The answer must be one number: how many lines of the records contain "brown".
-=-=-=-=-
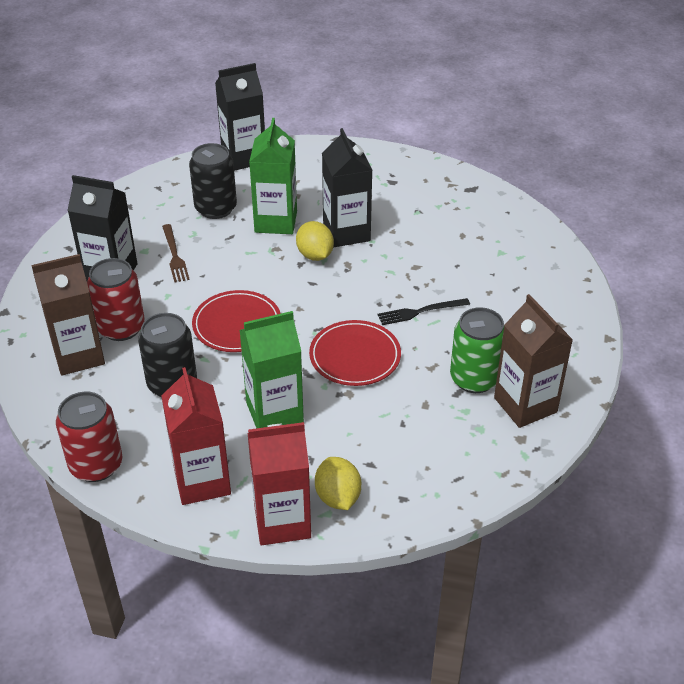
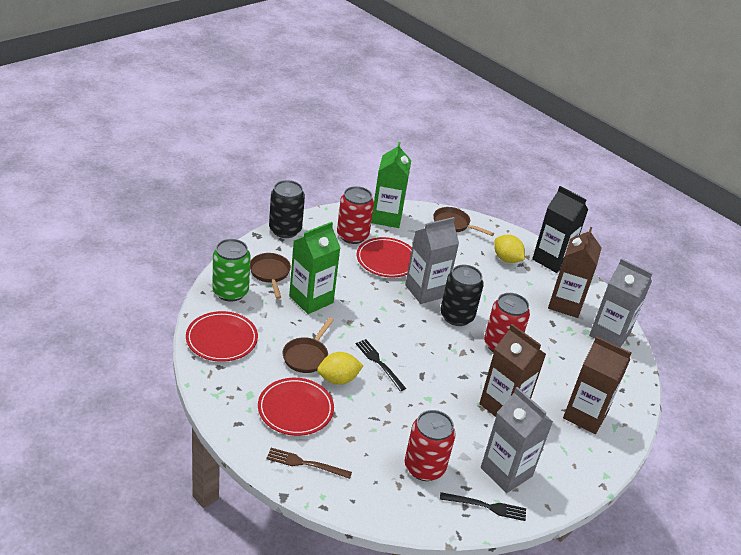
black carton: 3 -> 1
black fork: 1 -> 2
brown carton: 2 -> 3
brown pan: 0 -> 3
grey carton: 0 -> 3
red can: 2 -> 3
red carton: 2 -> 0
red plate: 2 -> 3

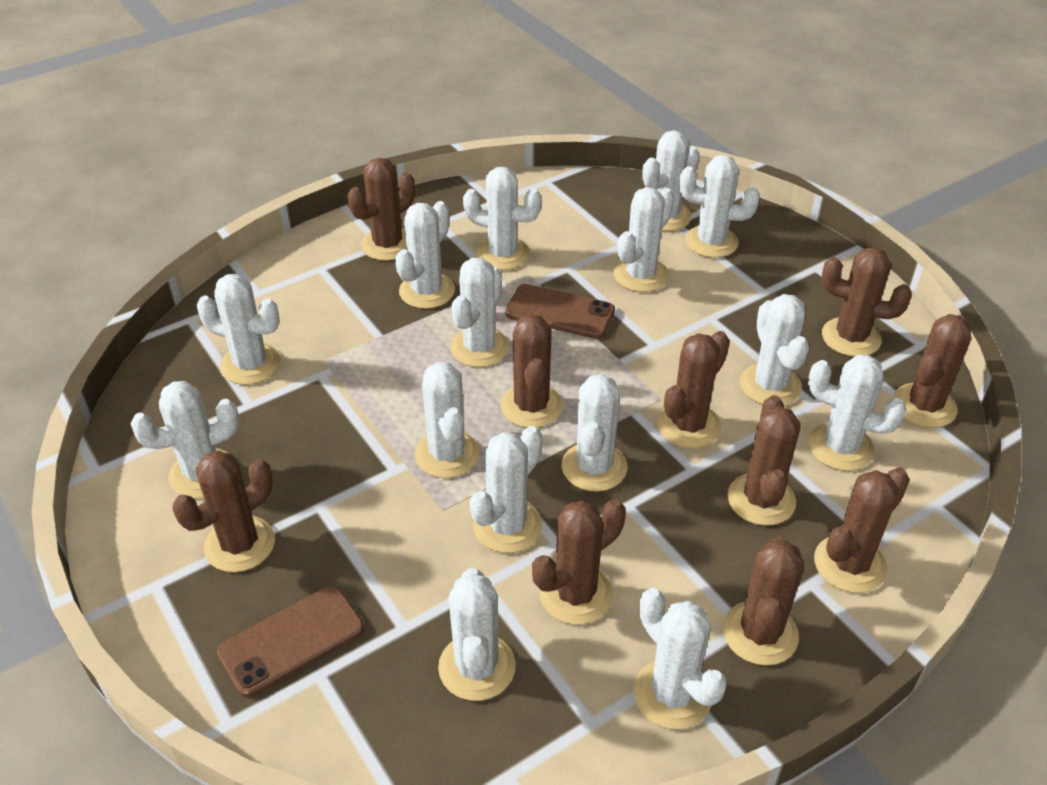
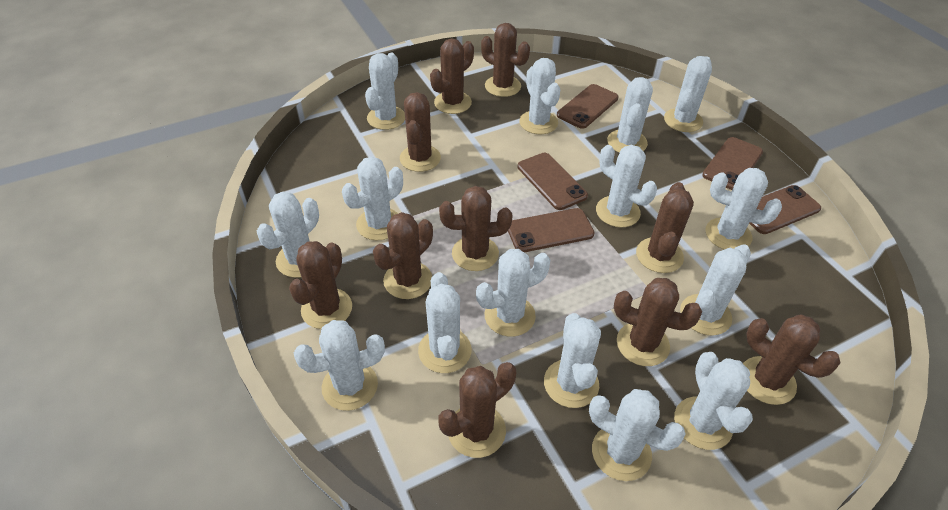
brown phone: 2 -> 5

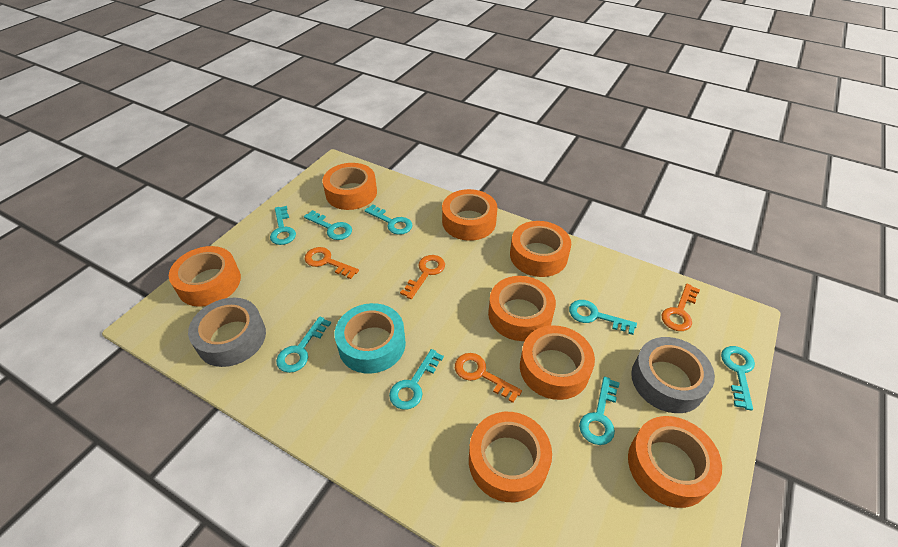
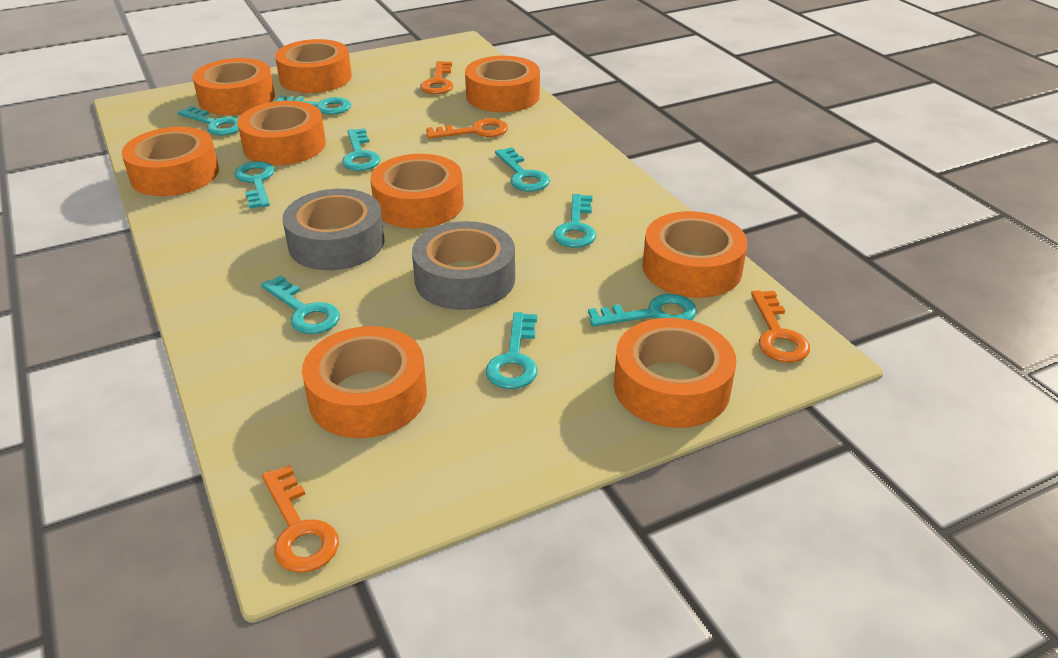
orange tape: 8 -> 9
turquoise key: 8 -> 9
turquoise tape: 1 -> 0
-=-=-=-=-
RESULT OF THIS EXERCISE: 3